Given data.
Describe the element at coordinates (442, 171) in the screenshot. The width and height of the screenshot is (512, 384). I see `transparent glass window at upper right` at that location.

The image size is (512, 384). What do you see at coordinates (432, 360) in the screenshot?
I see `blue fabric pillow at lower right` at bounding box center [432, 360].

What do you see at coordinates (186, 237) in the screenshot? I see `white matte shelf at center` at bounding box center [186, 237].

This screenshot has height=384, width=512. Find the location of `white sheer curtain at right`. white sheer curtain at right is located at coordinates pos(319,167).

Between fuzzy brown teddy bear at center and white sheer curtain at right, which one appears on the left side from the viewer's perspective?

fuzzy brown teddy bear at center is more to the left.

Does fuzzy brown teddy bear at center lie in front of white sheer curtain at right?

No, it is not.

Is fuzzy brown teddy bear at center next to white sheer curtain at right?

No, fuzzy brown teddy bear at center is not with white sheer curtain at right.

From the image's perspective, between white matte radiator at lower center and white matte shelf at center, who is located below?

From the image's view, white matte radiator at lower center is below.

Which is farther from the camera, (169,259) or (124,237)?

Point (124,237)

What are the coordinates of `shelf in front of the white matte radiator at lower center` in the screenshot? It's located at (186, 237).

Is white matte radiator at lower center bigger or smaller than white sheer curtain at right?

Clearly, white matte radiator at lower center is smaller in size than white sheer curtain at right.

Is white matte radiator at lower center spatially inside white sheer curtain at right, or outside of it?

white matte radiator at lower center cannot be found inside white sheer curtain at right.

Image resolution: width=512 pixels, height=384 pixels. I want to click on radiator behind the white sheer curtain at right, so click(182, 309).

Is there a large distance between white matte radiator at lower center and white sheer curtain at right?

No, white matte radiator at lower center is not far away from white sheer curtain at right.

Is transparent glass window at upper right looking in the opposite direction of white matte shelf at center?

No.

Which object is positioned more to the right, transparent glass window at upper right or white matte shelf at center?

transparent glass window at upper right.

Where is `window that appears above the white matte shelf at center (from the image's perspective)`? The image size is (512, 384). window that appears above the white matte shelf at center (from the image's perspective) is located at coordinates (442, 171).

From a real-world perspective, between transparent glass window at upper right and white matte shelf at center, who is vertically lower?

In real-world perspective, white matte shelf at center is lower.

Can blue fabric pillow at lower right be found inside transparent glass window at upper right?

Objective. Could you set out the lines above as a Markdown table with the columns "Row" and "Line", giving each line a row number and leaving out the blank lines?

Result.
| Row | Line |
|---|---|
| 1 | Describe the element at coordinates (442, 171) in the screenshot. The width and height of the screenshot is (512, 384). I see `transparent glass window at upper right` at that location. |
| 2 | The image size is (512, 384). What do you see at coordinates (432, 360) in the screenshot? |
| 3 | I see `blue fabric pillow at lower right` at bounding box center [432, 360]. |
| 4 | What do you see at coordinates (186, 237) in the screenshot? I see `white matte shelf at center` at bounding box center [186, 237]. |
| 5 | This screenshot has height=384, width=512. Find the location of `white sheer curtain at right`. white sheer curtain at right is located at coordinates pos(319,167). |
| 6 | Between fuzzy brown teddy bear at center and white sheer curtain at right, which one appears on the left side from the viewer's perspective? |
| 7 | fuzzy brown teddy bear at center is more to the left. |
| 8 | Does fuzzy brown teddy bear at center lie in front of white sheer curtain at right? |
| 9 | No, it is not. |
| 10 | Is fuzzy brown teddy bear at center next to white sheer curtain at right? |
| 11 | No, fuzzy brown teddy bear at center is not with white sheer curtain at right. |
| 12 | From the image's perspective, between white matte radiator at lower center and white matte shelf at center, who is located below? |
| 13 | From the image's view, white matte radiator at lower center is below. |
| 14 | Which is farther from the camera, (169,259) or (124,237)? |
| 15 | Point (124,237) |
| 16 | What are the coordinates of `shelf in front of the white matte radiator at lower center` in the screenshot? It's located at (186, 237). |
| 17 | Is white matte radiator at lower center bigger or smaller than white sheer curtain at right? |
| 18 | Clearly, white matte radiator at lower center is smaller in size than white sheer curtain at right. |
| 19 | Is white matte radiator at lower center spatially inside white sheer curtain at right, or outside of it? |
| 20 | white matte radiator at lower center cannot be found inside white sheer curtain at right. |
| 21 | Image resolution: width=512 pixels, height=384 pixels. I want to click on radiator behind the white sheer curtain at right, so click(182, 309). |
| 22 | Is there a large distance between white matte radiator at lower center and white sheer curtain at right? |
| 23 | No, white matte radiator at lower center is not far away from white sheer curtain at right. |
| 24 | Is transparent glass window at upper right looking in the opposite direction of white matte shelf at center? |
| 25 | No. |
| 26 | Which object is positioned more to the right, transparent glass window at upper right or white matte shelf at center? |
| 27 | transparent glass window at upper right. |
| 28 | Where is `window that appears above the white matte shelf at center (from the image's perspective)`? The image size is (512, 384). window that appears above the white matte shelf at center (from the image's perspective) is located at coordinates (442, 171). |
| 29 | From a real-world perspective, between transparent glass window at upper right and white matte shelf at center, who is vertically lower? |
| 30 | In real-world perspective, white matte shelf at center is lower. |
| 31 | Can blue fabric pillow at lower right be found inside transparent glass window at upper right? |